____ Raw data

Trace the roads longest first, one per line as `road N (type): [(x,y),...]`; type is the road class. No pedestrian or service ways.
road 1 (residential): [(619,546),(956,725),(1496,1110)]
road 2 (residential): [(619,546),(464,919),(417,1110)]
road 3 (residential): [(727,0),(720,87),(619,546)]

________

◆ **Task details**:
From the first line to the last, retype the material exactly.

◆ **Answer to this problem**:
Trace the roads longest first, one per line as `road N (type): [(x,y),...]`; type is the road class. No pedestrian or service ways.
road 1 (residential): [(619,546),(956,725),(1496,1110)]
road 2 (residential): [(619,546),(464,919),(417,1110)]
road 3 (residential): [(727,0),(720,87),(619,546)]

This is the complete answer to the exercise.